### Work to be completed
For the data below, retype word for word the lines from the one containing "D101: schottky BAT85" through the one containing "R116: 22 (0V, N_2) -> 22 (0V, N_1)"; drop the pictures.

Data items:
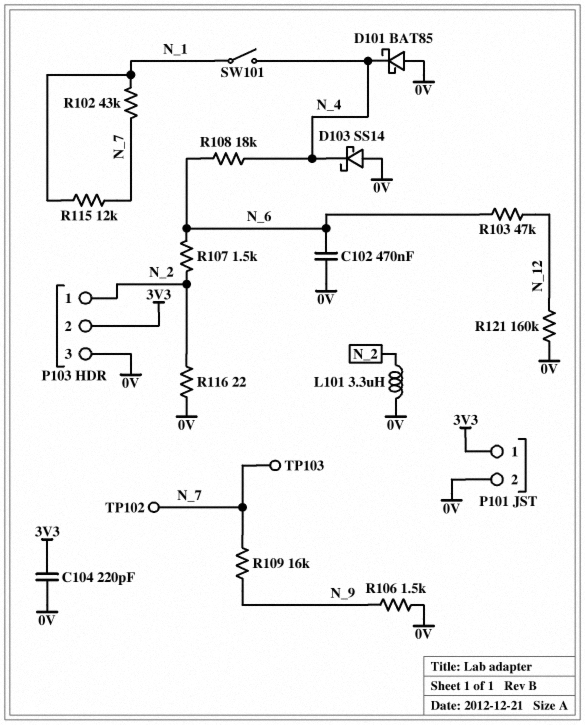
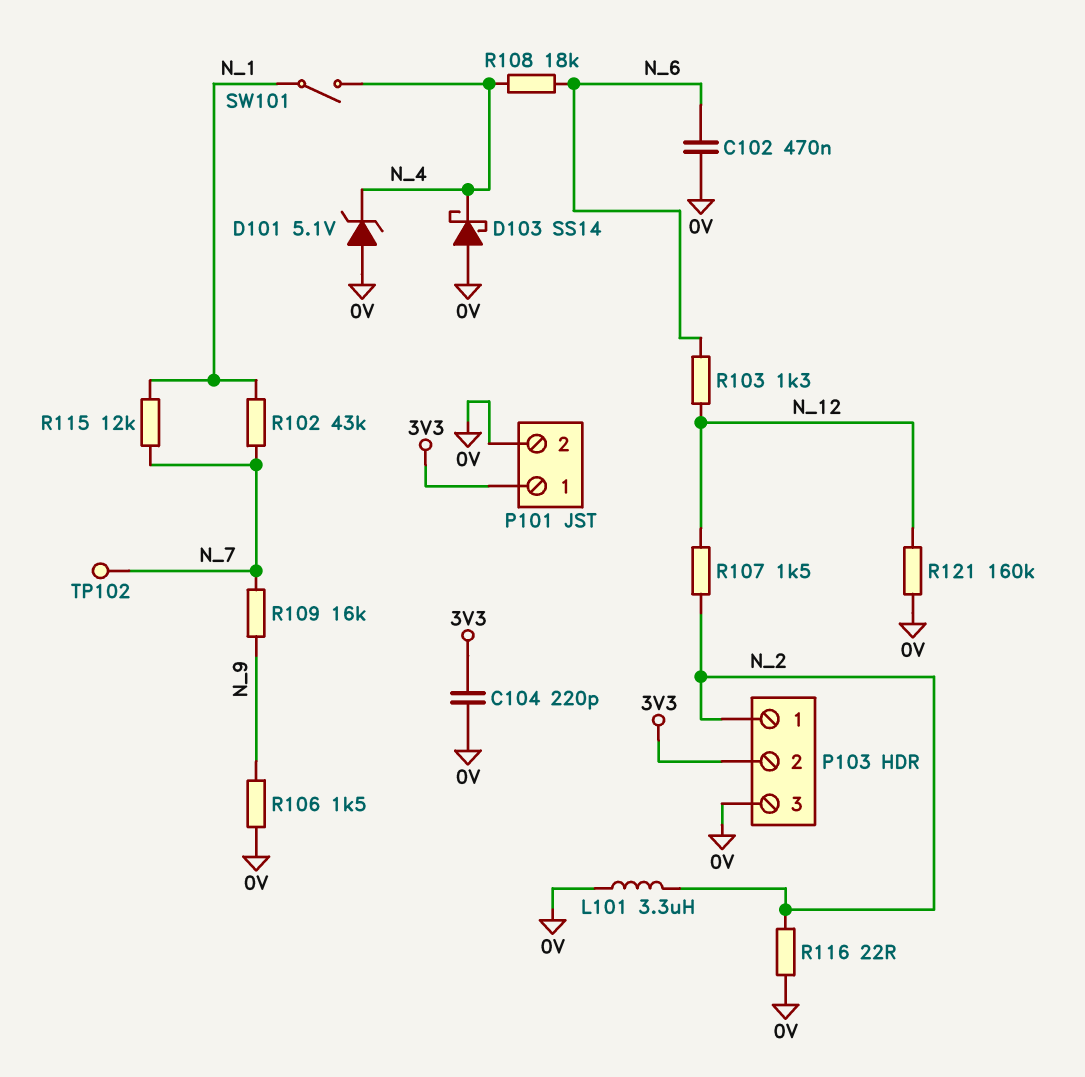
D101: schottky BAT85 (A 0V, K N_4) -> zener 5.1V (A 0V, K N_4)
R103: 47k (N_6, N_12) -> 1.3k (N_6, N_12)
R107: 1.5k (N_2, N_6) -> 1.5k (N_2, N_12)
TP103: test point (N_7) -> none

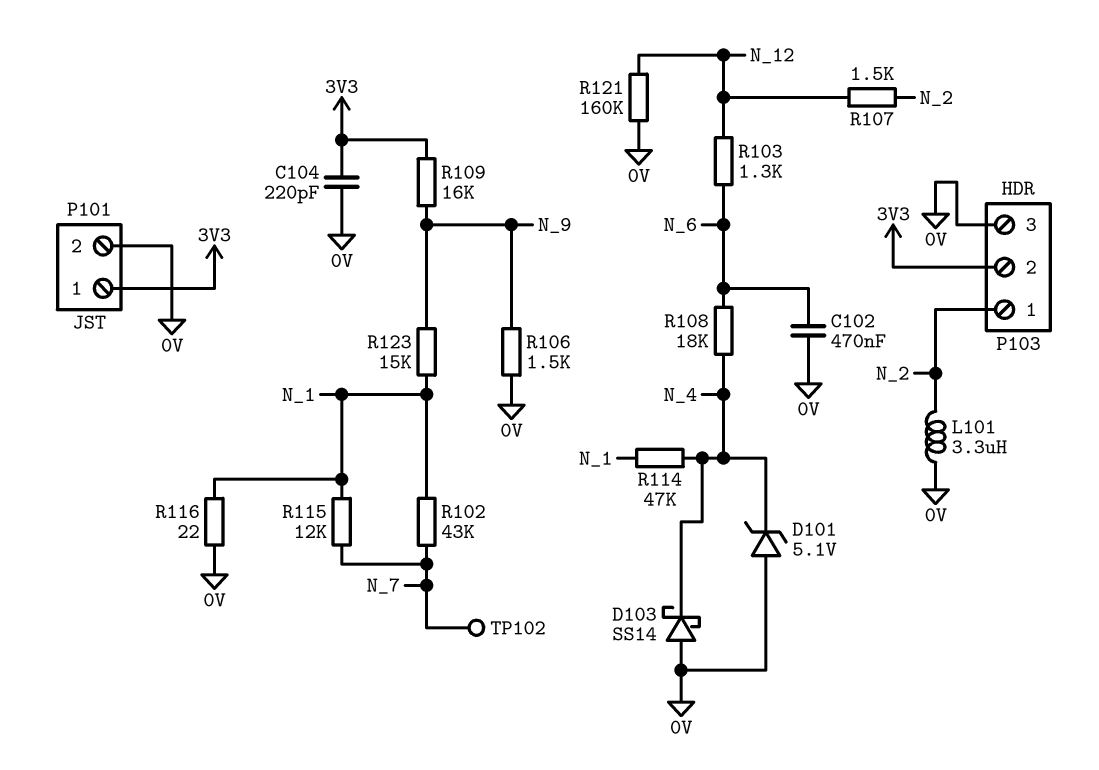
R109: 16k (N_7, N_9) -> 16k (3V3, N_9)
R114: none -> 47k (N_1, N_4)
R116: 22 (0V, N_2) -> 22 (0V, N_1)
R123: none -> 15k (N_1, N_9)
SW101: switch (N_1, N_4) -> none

--

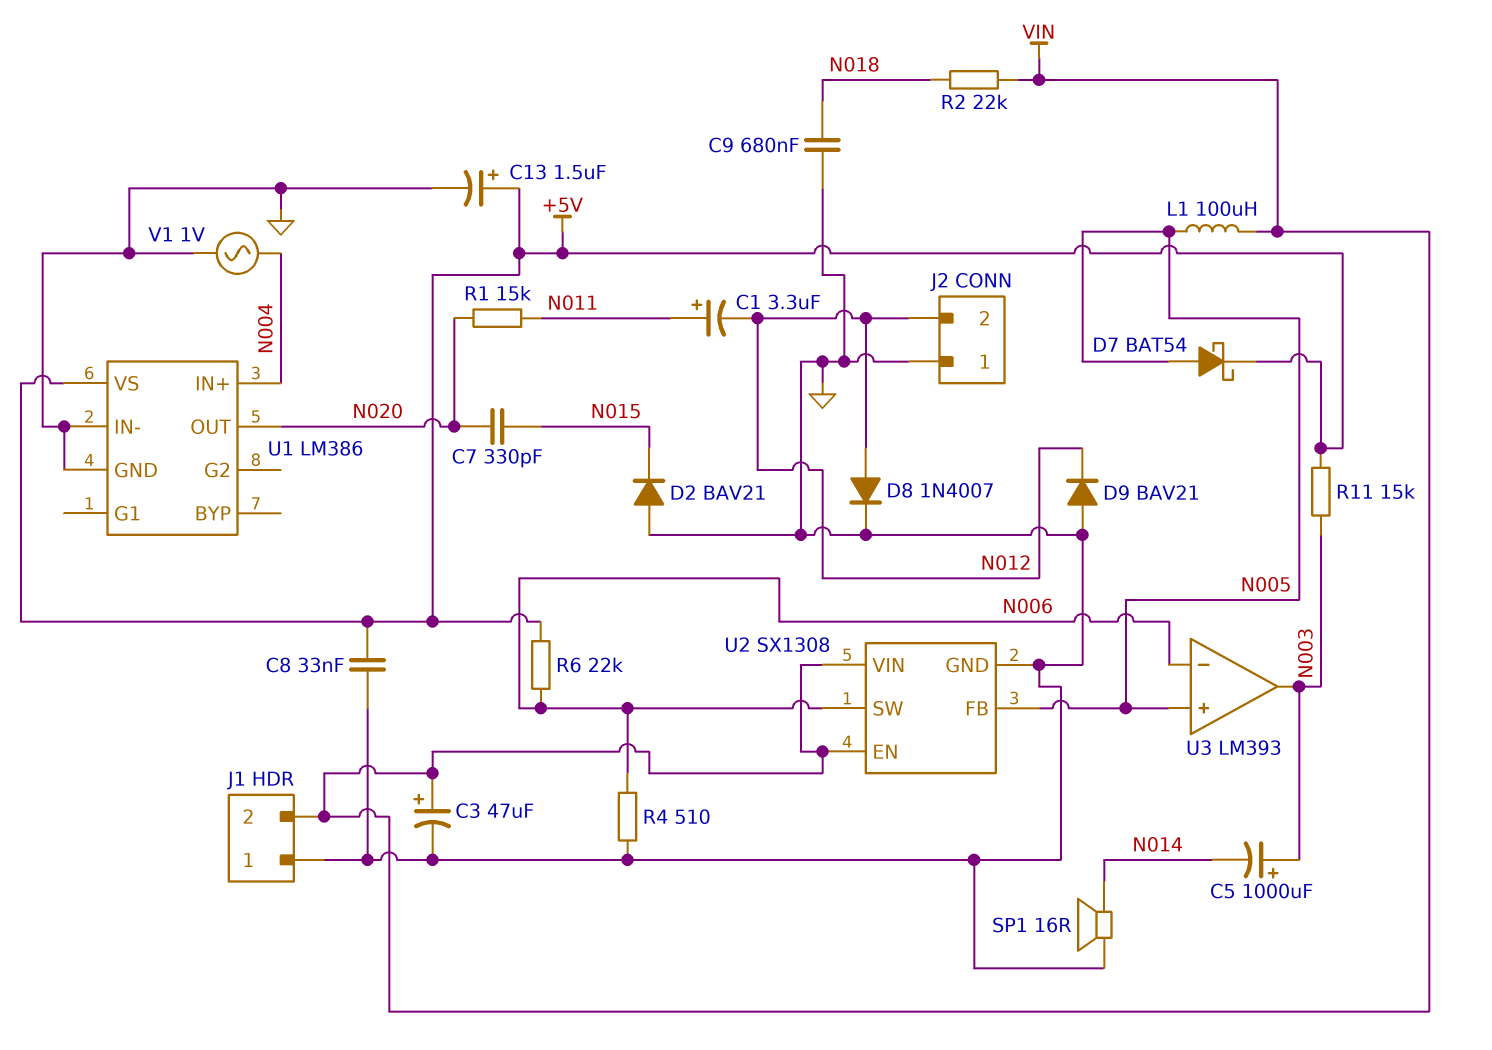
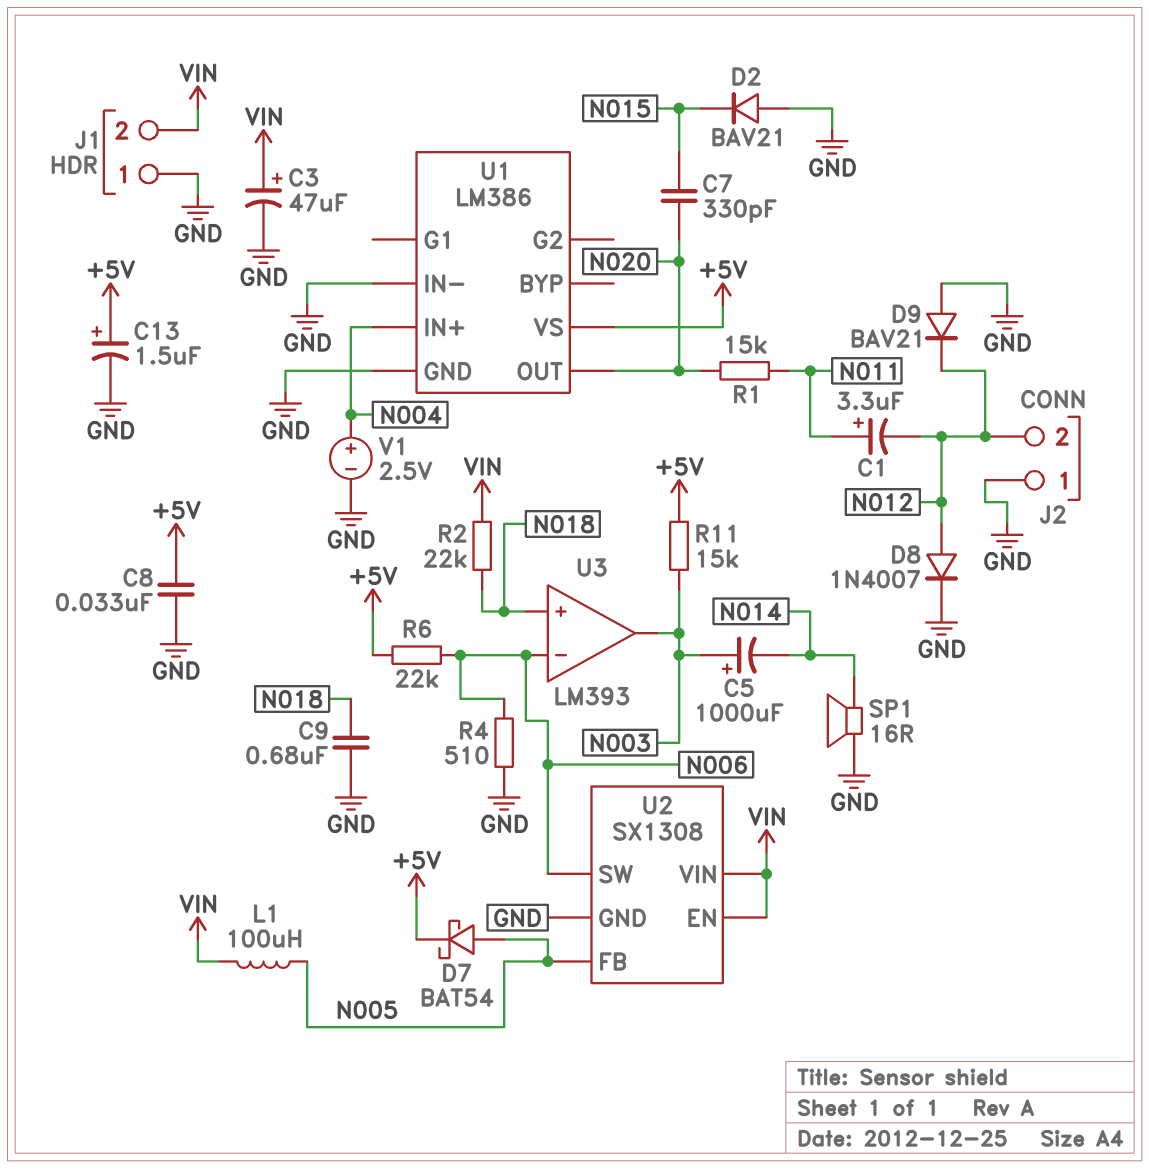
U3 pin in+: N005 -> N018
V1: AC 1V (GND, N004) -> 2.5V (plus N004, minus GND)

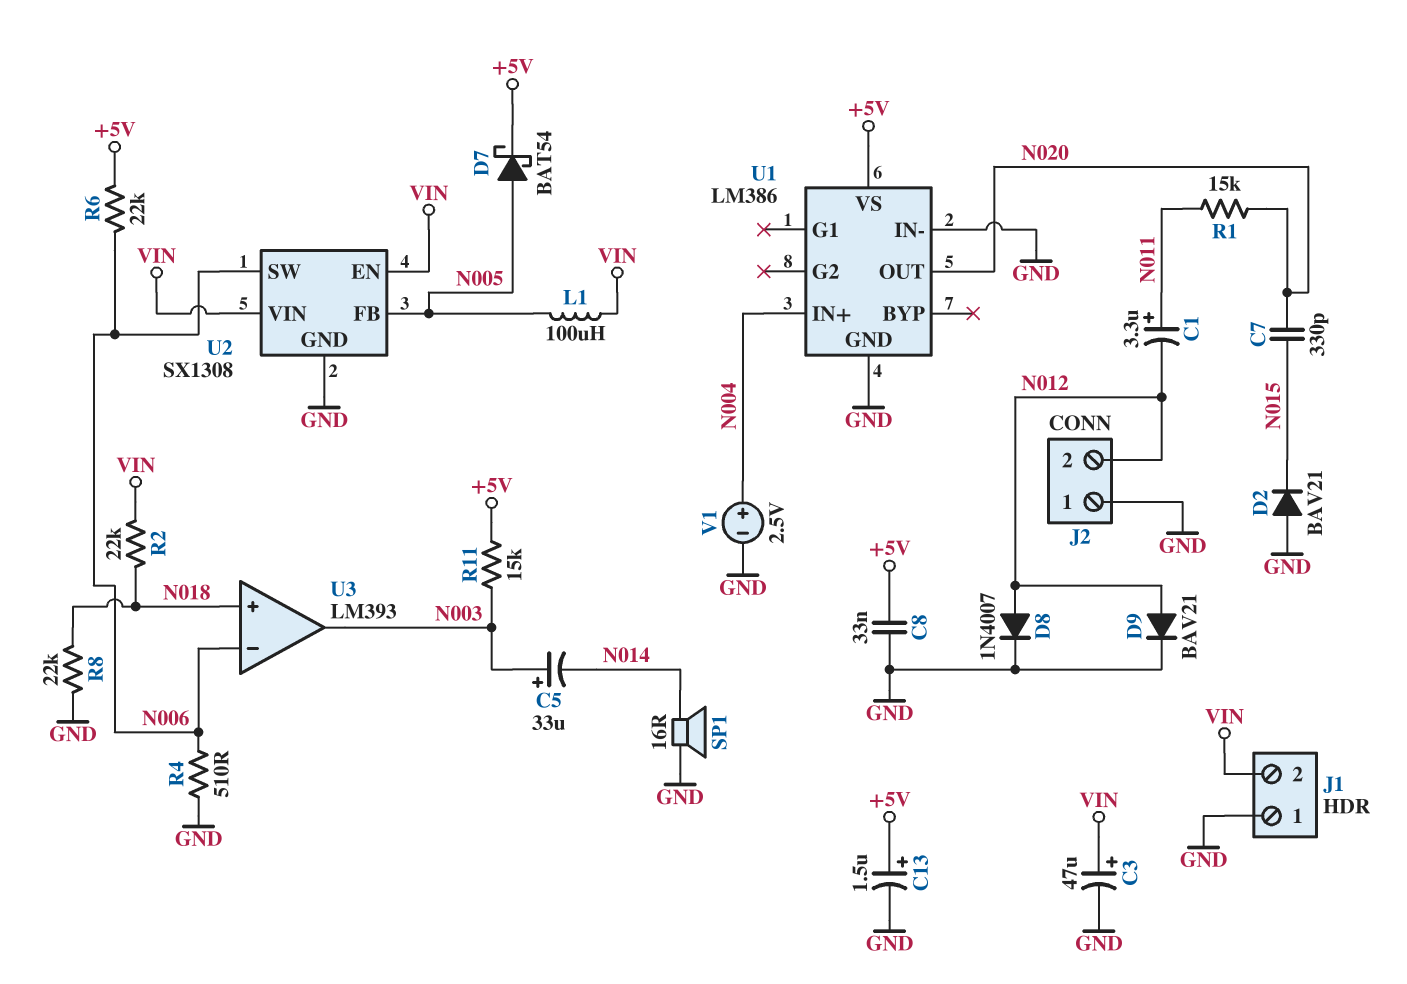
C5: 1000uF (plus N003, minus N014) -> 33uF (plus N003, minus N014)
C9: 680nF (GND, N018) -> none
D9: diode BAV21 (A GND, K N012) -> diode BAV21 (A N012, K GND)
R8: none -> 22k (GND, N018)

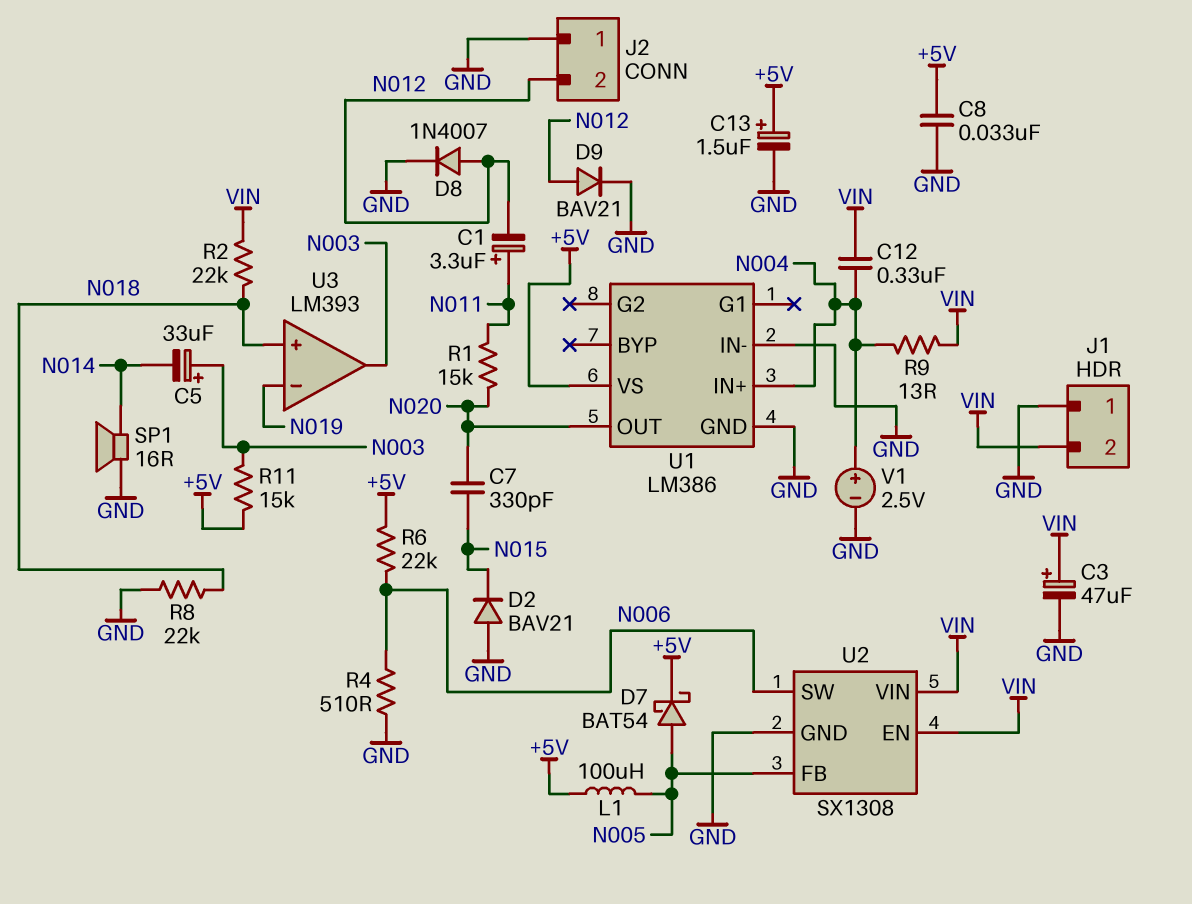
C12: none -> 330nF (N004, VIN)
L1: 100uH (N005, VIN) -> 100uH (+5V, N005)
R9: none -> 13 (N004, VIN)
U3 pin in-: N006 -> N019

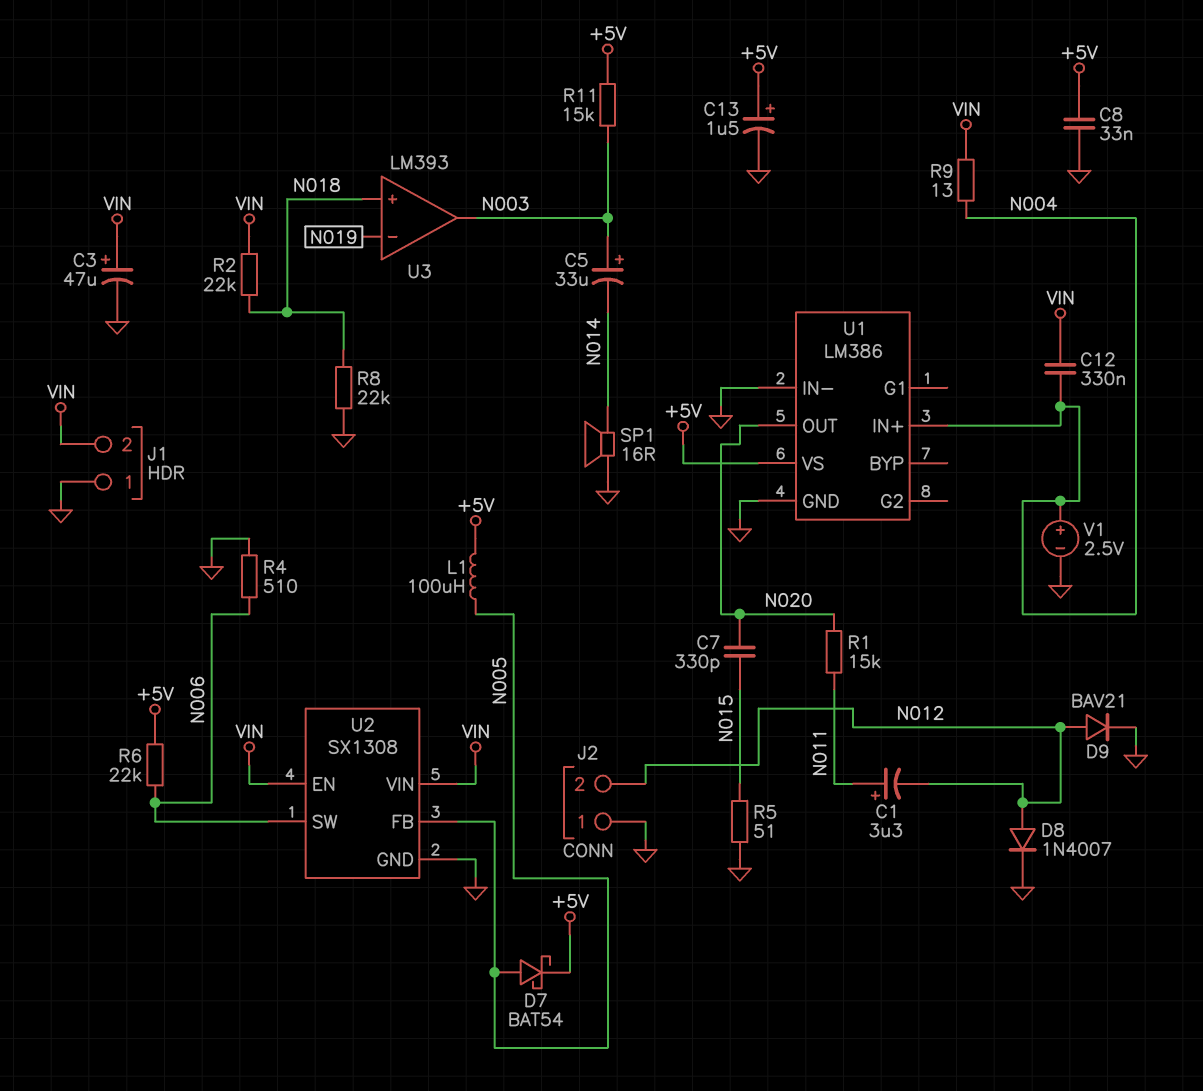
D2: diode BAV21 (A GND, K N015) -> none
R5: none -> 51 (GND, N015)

### Solution
D101: schottky BAT85 (A 0V, K N_4) -> zener 5.1V (A 0V, K N_4)
R103: 47k (N_6, N_12) -> 1.3k (N_6, N_12)
R107: 1.5k (N_2, N_6) -> 1.5k (N_2, N_12)
TP103: test point (N_7) -> none

R109: 16k (N_7, N_9) -> 16k (3V3, N_9)
R114: none -> 47k (N_1, N_4)
R116: 22 (0V, N_2) -> 22 (0V, N_1)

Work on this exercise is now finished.